Problem details. Pull each line containing "tenpin" out of the data and copy it.

Information shown.

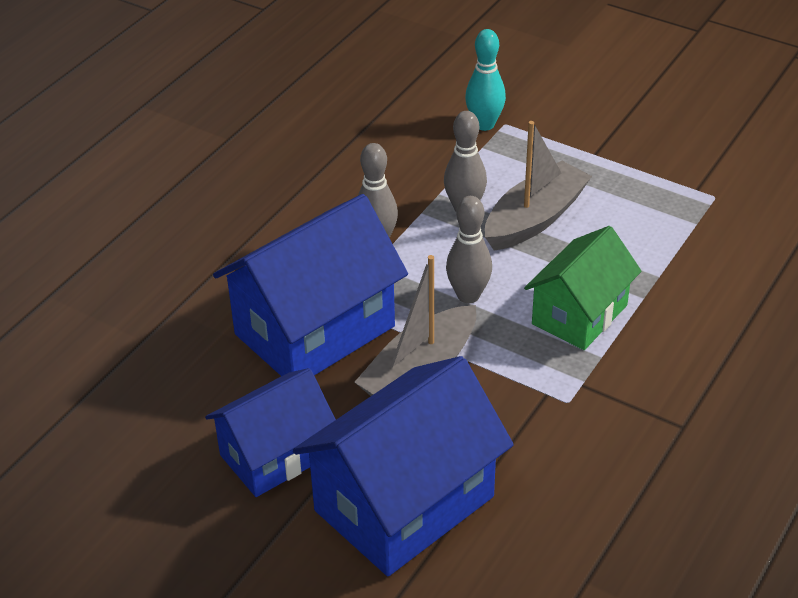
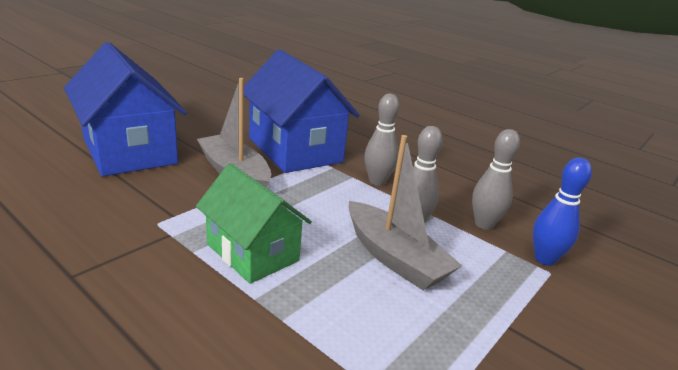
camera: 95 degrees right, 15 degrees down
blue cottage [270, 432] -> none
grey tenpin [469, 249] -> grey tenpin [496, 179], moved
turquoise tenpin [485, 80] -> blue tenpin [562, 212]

Solution.
grey tenpin [469, 249] -> grey tenpin [496, 179], moved
turquoise tenpin [485, 80] -> blue tenpin [562, 212]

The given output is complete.